EXERCISE OBJECTIVE
Search the records for the word "camera". Copy every line where it appears.

RECORDS FOR THE EXERCISE
==============================

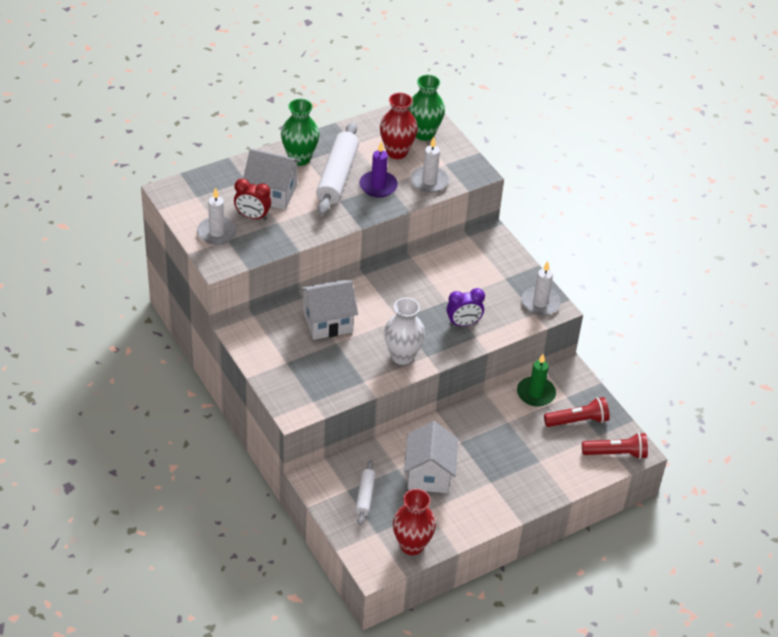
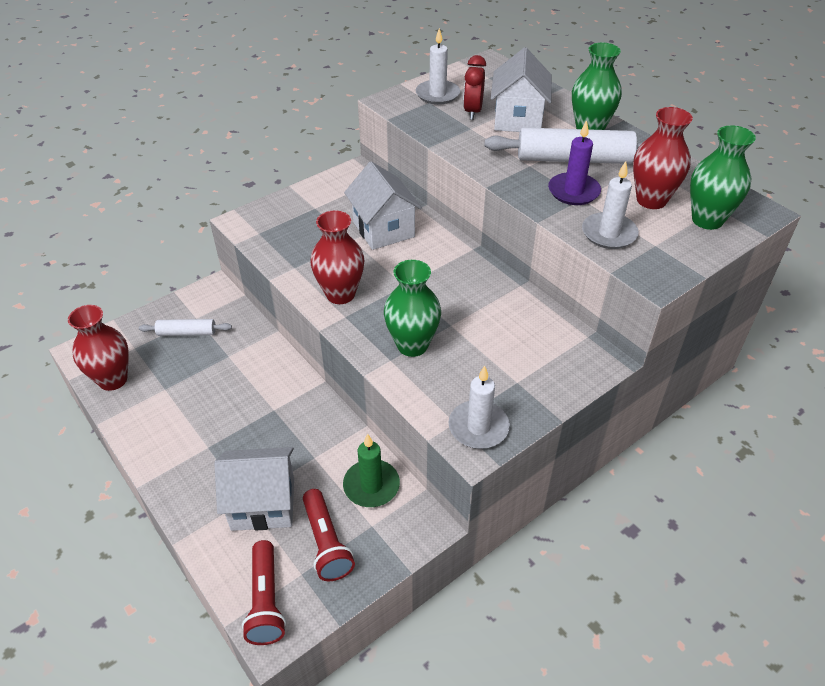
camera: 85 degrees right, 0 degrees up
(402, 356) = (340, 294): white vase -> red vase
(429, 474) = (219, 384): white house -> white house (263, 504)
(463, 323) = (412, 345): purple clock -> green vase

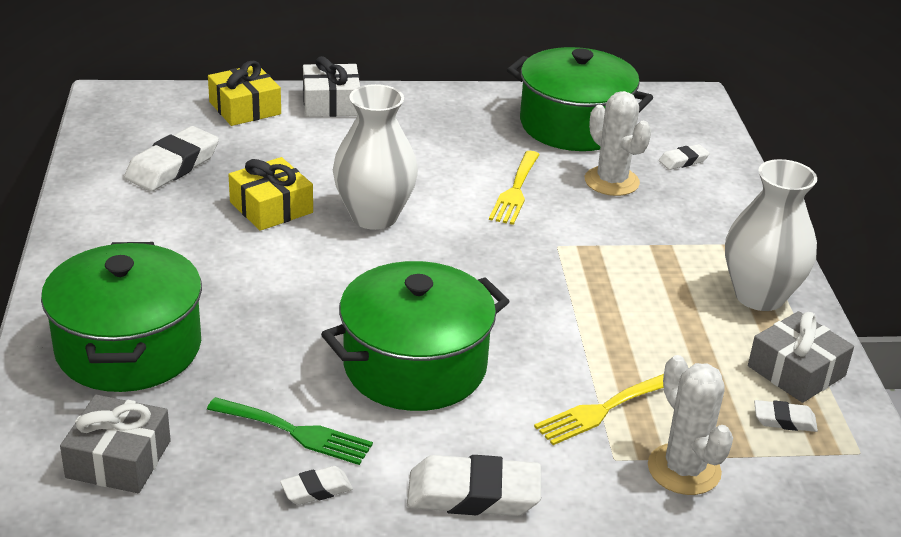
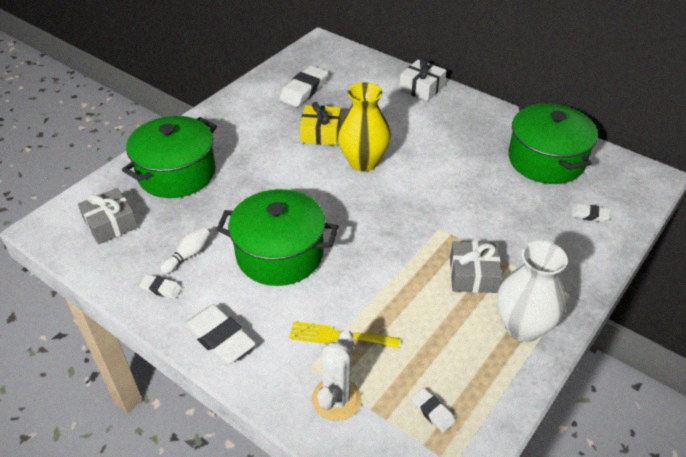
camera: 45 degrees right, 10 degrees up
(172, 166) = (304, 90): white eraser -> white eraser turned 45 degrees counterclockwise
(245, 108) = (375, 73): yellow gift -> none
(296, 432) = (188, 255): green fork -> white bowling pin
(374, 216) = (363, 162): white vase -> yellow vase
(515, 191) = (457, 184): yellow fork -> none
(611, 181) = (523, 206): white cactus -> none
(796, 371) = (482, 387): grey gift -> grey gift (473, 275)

==============================

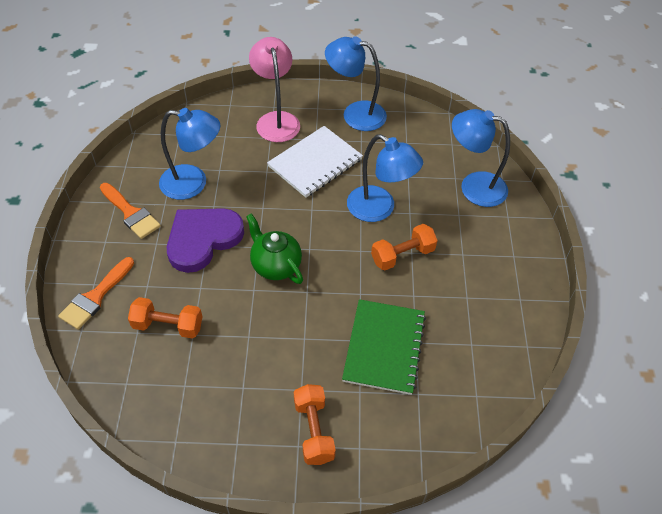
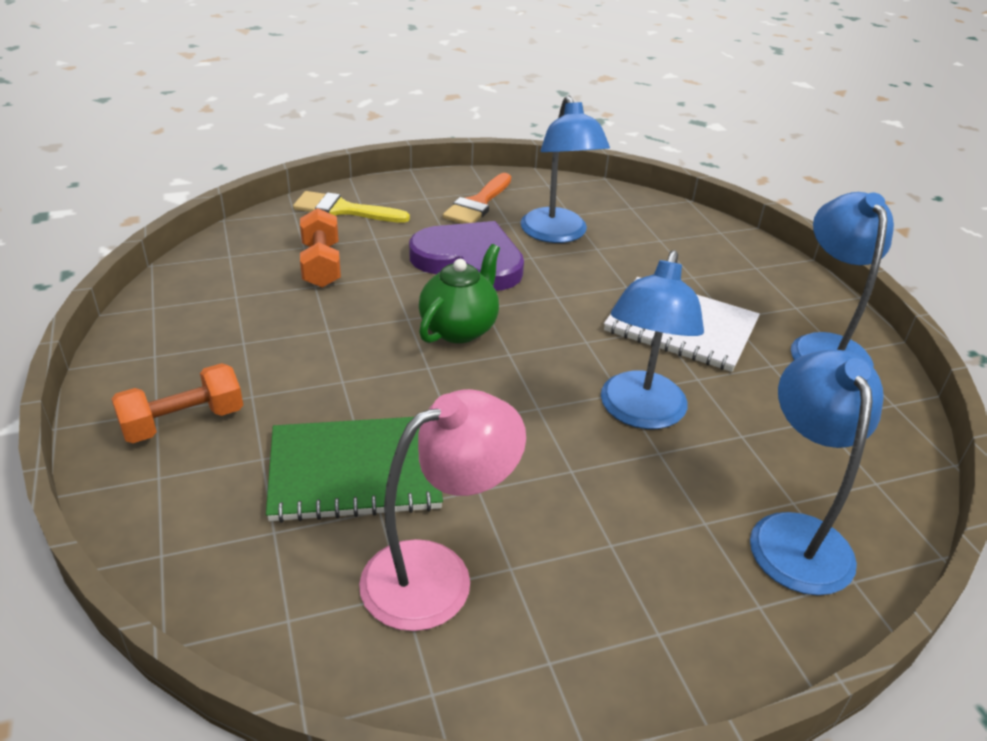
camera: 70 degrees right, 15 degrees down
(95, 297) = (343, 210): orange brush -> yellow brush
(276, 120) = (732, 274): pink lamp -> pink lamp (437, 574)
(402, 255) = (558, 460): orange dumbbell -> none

==============================

FINISHED EXERCISE
camera: 85 degrees right, 0 degrees up
camera: 45 degrees right, 10 degrees up
camera: 70 degrees right, 15 degrees down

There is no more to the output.